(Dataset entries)
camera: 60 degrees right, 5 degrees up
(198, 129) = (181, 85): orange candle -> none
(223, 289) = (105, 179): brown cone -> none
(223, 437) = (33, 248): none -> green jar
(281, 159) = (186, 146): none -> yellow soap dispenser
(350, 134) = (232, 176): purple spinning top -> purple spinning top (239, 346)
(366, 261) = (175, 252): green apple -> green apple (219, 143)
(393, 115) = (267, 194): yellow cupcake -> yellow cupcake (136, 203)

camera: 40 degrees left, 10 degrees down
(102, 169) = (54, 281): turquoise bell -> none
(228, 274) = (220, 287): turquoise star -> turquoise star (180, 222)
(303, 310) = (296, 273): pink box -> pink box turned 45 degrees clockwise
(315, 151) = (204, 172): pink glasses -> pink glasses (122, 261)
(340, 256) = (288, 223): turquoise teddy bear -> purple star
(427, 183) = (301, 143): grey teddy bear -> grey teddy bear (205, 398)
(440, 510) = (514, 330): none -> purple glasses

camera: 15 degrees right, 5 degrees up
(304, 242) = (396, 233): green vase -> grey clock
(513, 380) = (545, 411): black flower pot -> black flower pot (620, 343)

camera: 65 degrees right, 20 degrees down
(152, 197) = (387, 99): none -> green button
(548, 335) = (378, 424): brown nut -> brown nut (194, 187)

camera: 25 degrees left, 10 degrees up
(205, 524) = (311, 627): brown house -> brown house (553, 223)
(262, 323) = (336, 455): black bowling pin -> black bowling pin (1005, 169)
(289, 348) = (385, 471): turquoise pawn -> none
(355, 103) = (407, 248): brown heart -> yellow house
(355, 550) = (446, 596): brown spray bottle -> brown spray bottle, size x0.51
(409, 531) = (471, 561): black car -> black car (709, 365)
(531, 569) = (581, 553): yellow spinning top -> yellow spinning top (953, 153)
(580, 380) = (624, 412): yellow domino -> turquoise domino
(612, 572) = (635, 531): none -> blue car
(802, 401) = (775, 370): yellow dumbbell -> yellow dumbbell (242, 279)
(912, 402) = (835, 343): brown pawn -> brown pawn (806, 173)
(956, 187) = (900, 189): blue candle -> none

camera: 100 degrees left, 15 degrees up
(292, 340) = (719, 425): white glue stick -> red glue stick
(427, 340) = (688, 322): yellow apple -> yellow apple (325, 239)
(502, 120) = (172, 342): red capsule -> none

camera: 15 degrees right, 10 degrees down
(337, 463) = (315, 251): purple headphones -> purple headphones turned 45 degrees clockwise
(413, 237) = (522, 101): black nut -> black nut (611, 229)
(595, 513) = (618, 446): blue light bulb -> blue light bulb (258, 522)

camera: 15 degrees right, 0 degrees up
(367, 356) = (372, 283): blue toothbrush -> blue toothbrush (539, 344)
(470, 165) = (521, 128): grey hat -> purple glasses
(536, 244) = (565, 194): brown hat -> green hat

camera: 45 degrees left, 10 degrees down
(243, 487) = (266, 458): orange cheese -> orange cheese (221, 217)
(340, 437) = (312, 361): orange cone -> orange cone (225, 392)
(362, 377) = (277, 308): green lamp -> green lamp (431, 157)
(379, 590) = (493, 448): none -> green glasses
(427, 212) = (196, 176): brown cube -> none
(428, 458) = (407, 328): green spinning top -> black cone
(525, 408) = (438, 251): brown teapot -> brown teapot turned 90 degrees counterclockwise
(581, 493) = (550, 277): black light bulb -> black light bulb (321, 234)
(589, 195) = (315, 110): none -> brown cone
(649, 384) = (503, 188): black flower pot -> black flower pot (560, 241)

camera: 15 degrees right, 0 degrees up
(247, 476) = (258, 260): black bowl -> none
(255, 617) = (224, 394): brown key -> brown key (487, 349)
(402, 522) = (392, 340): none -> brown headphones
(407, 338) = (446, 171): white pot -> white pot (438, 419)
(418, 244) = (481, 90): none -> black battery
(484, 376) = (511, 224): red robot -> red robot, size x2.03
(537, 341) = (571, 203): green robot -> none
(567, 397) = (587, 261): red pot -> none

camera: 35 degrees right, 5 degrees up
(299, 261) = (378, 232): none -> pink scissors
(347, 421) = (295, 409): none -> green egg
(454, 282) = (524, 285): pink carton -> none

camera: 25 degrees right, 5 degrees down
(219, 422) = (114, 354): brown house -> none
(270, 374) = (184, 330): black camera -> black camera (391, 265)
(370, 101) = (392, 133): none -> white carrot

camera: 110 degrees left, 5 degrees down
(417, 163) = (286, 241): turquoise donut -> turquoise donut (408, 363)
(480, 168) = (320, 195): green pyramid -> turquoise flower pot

WHAT YOU WILL DO:
Lines from the one containing "(470, 165) = (521, 128): grey" through the end of the data above must be written out exactly, and no other lines are needed.

RESULT OF THIS TASK:
(470, 165) = (521, 128): grey hat -> purple glasses
(536, 244) = (565, 194): brown hat -> green hat

camera: 45 degrees left, 10 degrees down
(243, 487) = (266, 458): orange cheese -> orange cheese (221, 217)
(340, 437) = (312, 361): orange cone -> orange cone (225, 392)
(362, 377) = (277, 308): green lamp -> green lamp (431, 157)
(379, 590) = (493, 448): none -> green glasses
(427, 212) = (196, 176): brown cube -> none
(428, 458) = (407, 328): green spinning top -> black cone
(525, 408) = (438, 251): brown teapot -> brown teapot turned 90 degrees counterclockwise
(581, 493) = (550, 277): black light bulb -> black light bulb (321, 234)
(589, 195) = (315, 110): none -> brown cone
(649, 384) = (503, 188): black flower pot -> black flower pot (560, 241)

camera: 15 degrees right, 0 degrees up
(247, 476) = (258, 260): black bowl -> none
(255, 617) = (224, 394): brown key -> brown key (487, 349)
(402, 522) = (392, 340): none -> brown headphones
(407, 338) = (446, 171): white pot -> white pot (438, 419)
(418, 244) = (481, 90): none -> black battery
(484, 376) = (511, 224): red robot -> red robot, size x2.03
(537, 341) = (571, 203): green robot -> none
(567, 397) = (587, 261): red pot -> none

camera: 35 degrees right, 5 degrees up
(299, 261) = (378, 232): none -> pink scissors
(347, 421) = (295, 409): none -> green egg
(454, 282) = (524, 285): pink carton -> none

camera: 25 degrees right, 5 degrees down
(219, 422) = (114, 354): brown house -> none
(270, 374) = (184, 330): black camera -> black camera (391, 265)
(370, 101) = (392, 133): none -> white carrot

camera: 110 degrees left, 5 degrees down
(417, 163) = (286, 241): turquoise donut -> turquoise donut (408, 363)
(480, 168) = (320, 195): green pyramid -> turquoise flower pot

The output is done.